### Assignment
Pictures in the records below are skipped; the rest is copied exactly.

### Dataset entries
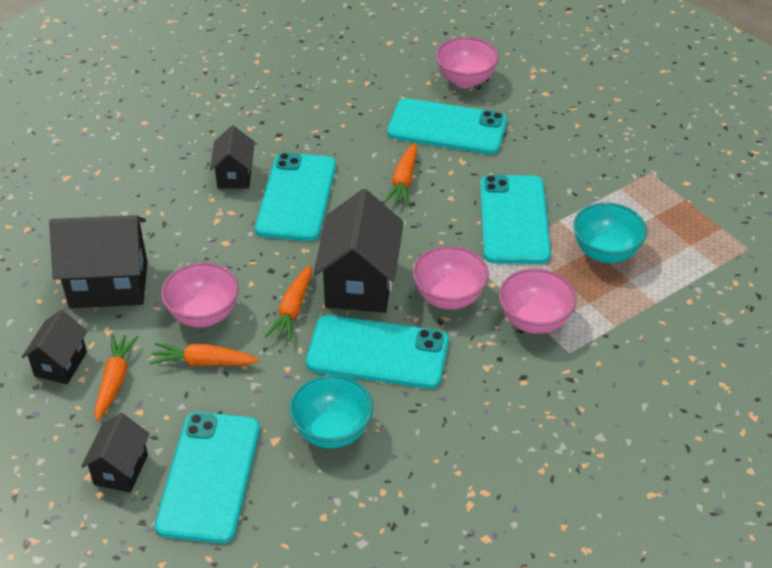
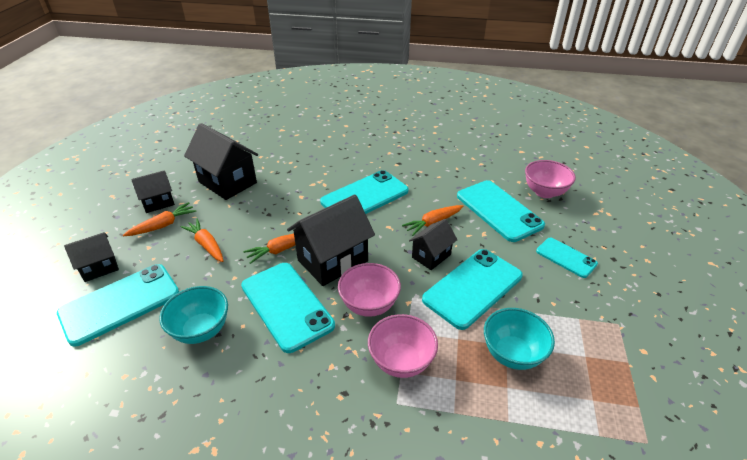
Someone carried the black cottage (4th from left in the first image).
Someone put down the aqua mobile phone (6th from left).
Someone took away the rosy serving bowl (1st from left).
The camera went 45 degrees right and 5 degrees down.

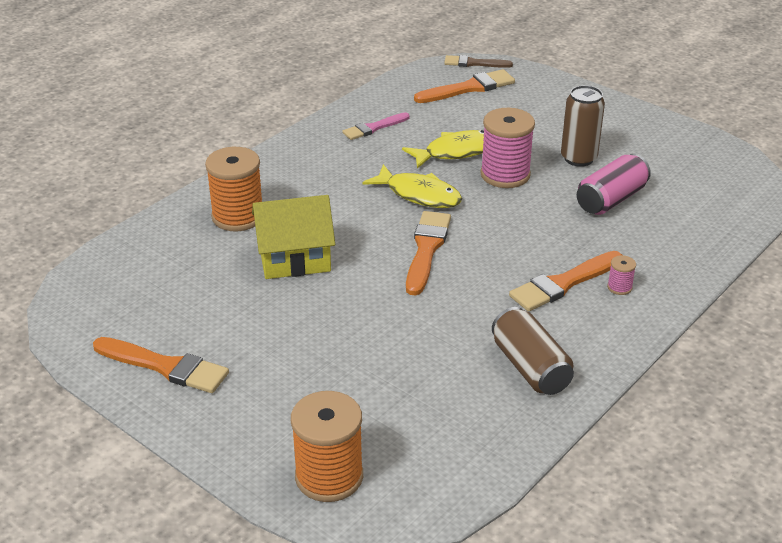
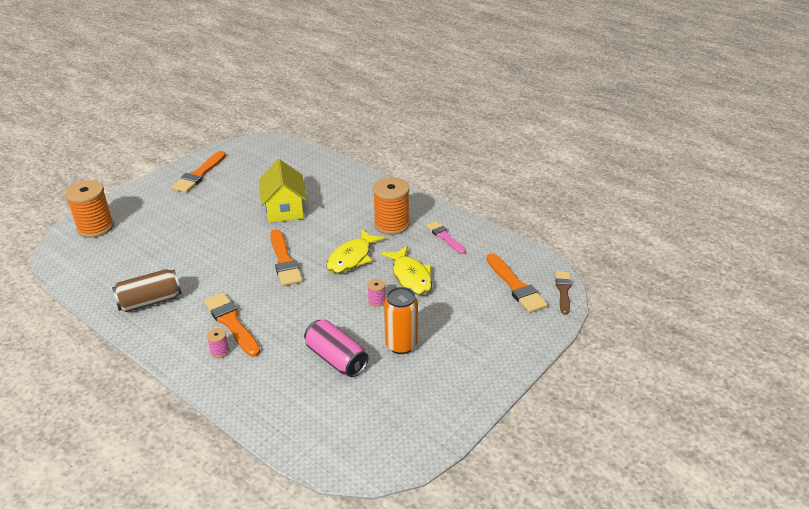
Someone rotated the orange paintbrush (2nd from left in the first image) by 60 degrees clockwise.
Someone scaled the rosy reel of thread (1st from left in the first image) by 0.44.
Someone carried the orange reel of thread (1st from left in the first image).
Someone repainted the russet soda can (2nd from left), which became the orange soda can.
The camera went 90 degrees right and 0 degrees up.

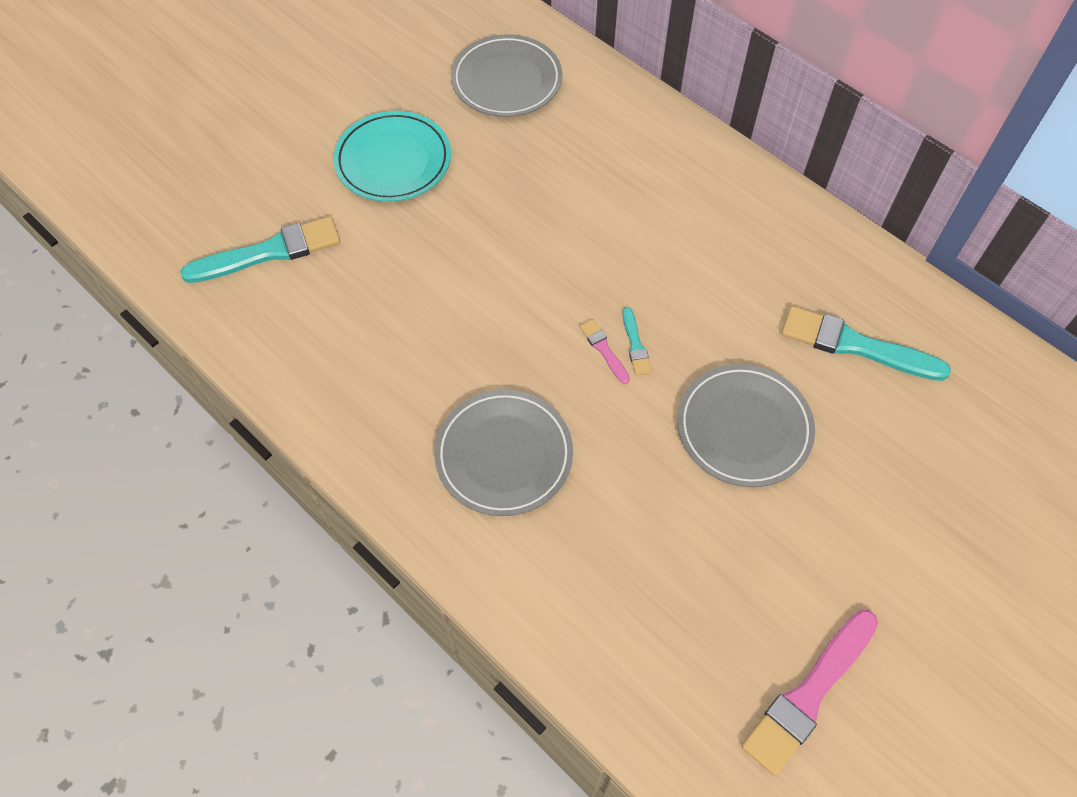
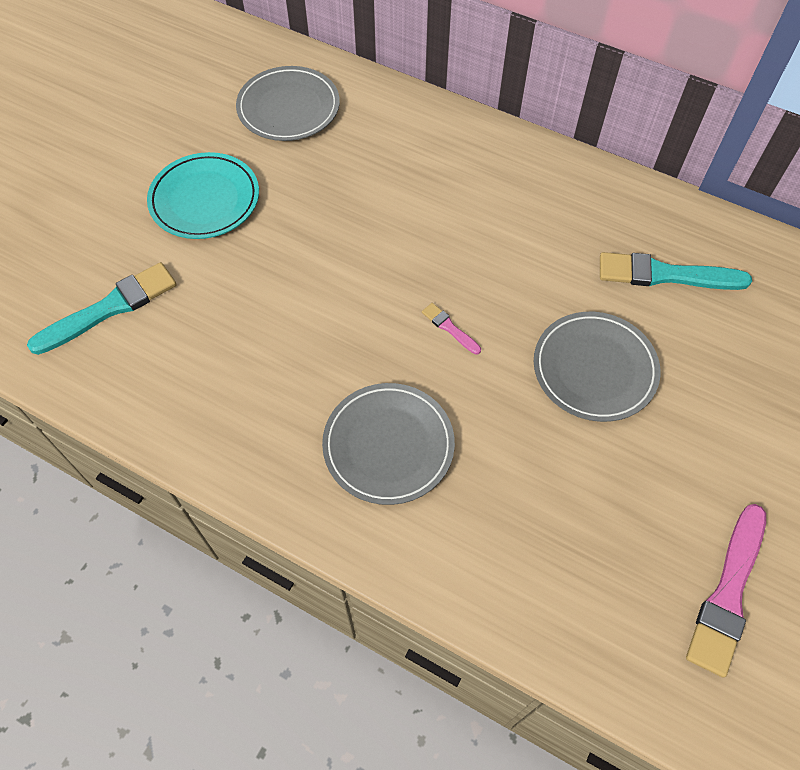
Someone took away the aqua paintbrush (2nd from left).
The camera went 15 degrees left and 0 degrees up.

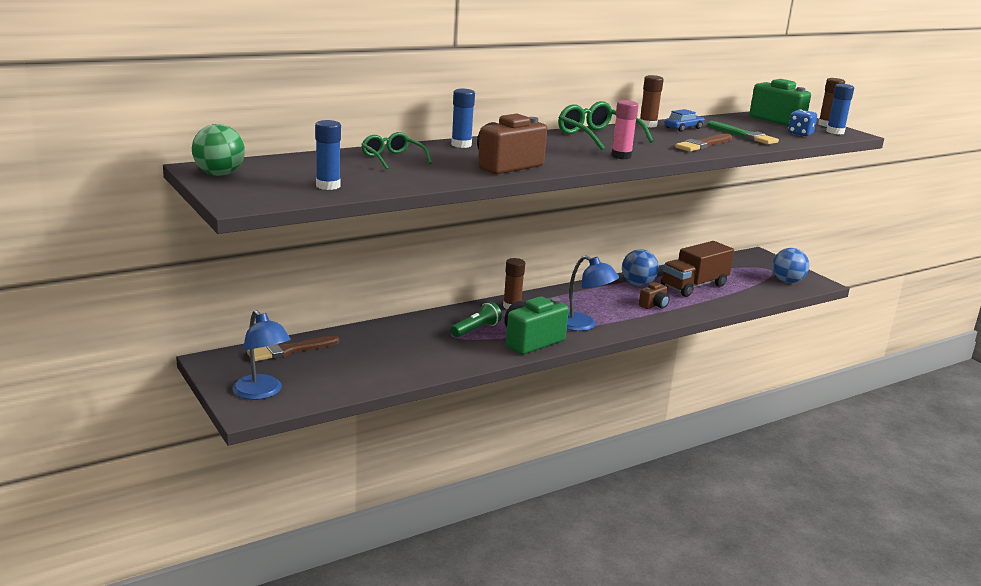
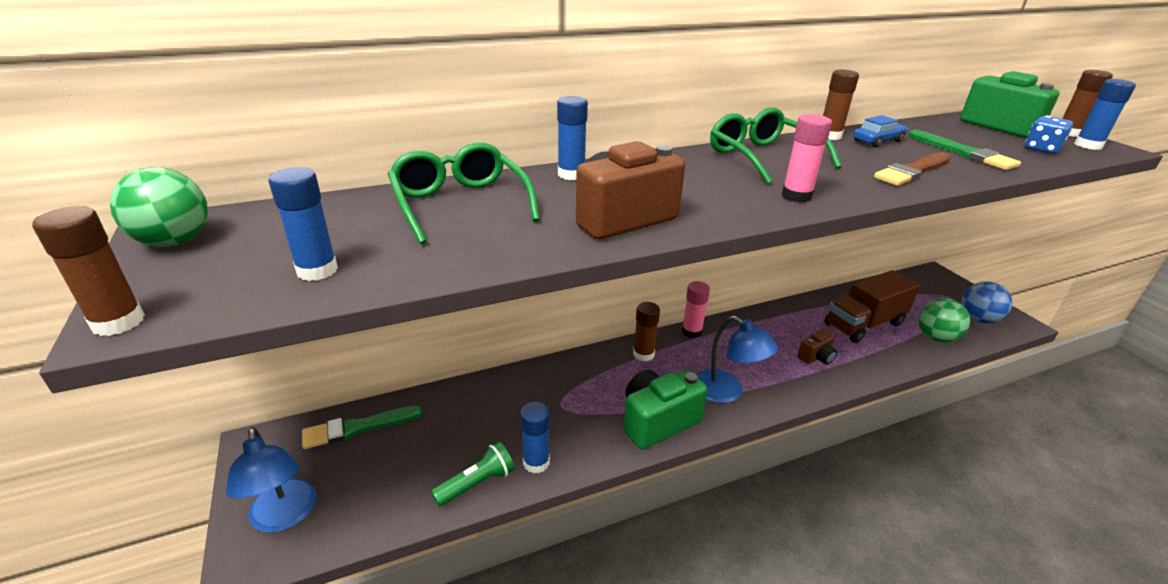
Someone put down the russet stick of glue (1st from left).
Someone repainted the russet paintbrush (1st from left), which became the emerald paintbrush (1st from left).
Someone scaled the emerald glasses (1st from left) by 1.53.
Someone carried the emerald torch.
Someone put down the royal blue stick of glue (2nd from left).
Someone put down the rosy stick of glue (1st from left).
Someone put down the emerald ball (2nd from left).
Someone took away the royal blue ball (1st from left).
The camera went 10 degrees right and 10 degrees up.

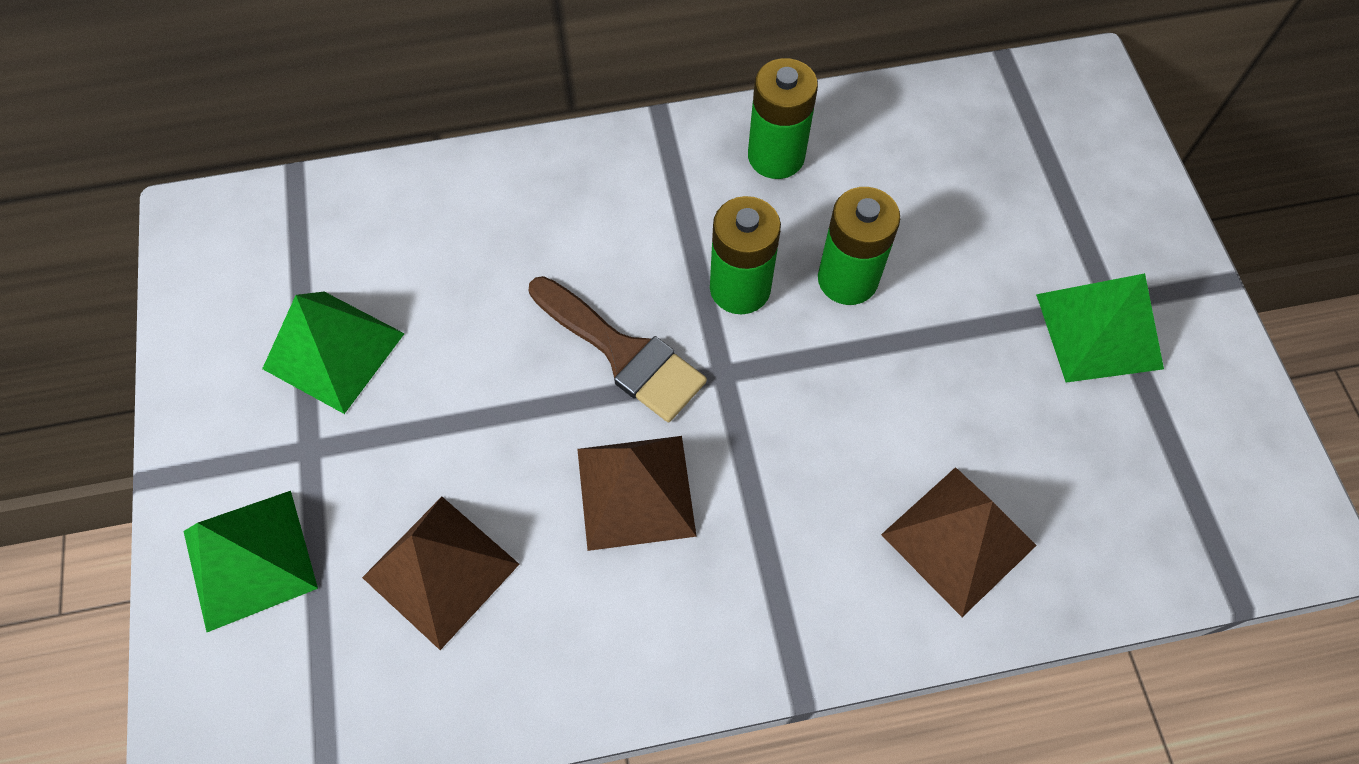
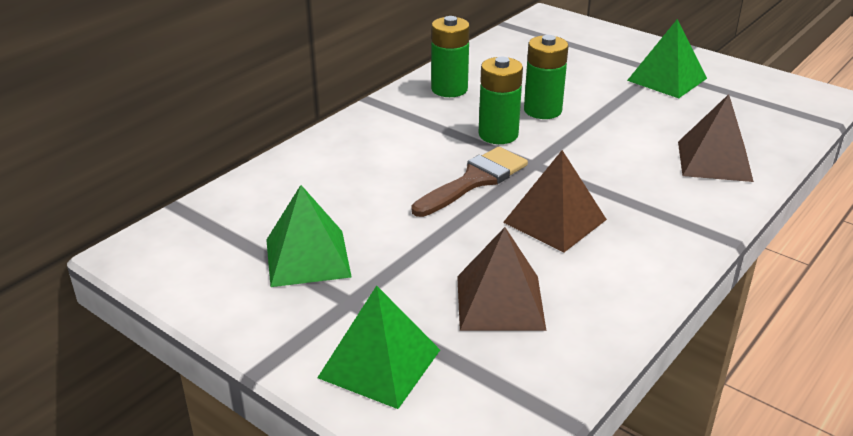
Someone rotated the russet paintbrush by 45 degrees counterclockwise.
The camera went 40 degrees left and 30 degrees down.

### Exercise answer
Someone carried the black cottage (4th from left in the first image).
Someone put down the aqua mobile phone (6th from left).
Someone took away the rosy serving bowl (1st from left).
The camera went 45 degrees right and 5 degrees down.

Someone rotated the orange paintbrush (2nd from left in the first image) by 60 degrees clockwise.
Someone scaled the rosy reel of thread (1st from left in the first image) by 0.44.
Someone carried the orange reel of thread (1st from left in the first image).
Someone repainted the russet soda can (2nd from left), which became the orange soda can.
The camera went 90 degrees right and 0 degrees up.

Someone took away the aqua paintbrush (2nd from left).
The camera went 15 degrees left and 0 degrees up.

Someone put down the russet stick of glue (1st from left).
Someone repainted the russet paintbrush (1st from left), which became the emerald paintbrush (1st from left).
Someone scaled the emerald glasses (1st from left) by 1.53.
Someone carried the emerald torch.
Someone put down the royal blue stick of glue (2nd from left).
Someone put down the rosy stick of glue (1st from left).
Someone put down the emerald ball (2nd from left).
Someone took away the royal blue ball (1st from left).
The camera went 10 degrees right and 10 degrees up.

Someone rotated the russet paintbrush by 45 degrees counterclockwise.
The camera went 40 degrees left and 30 degrees down.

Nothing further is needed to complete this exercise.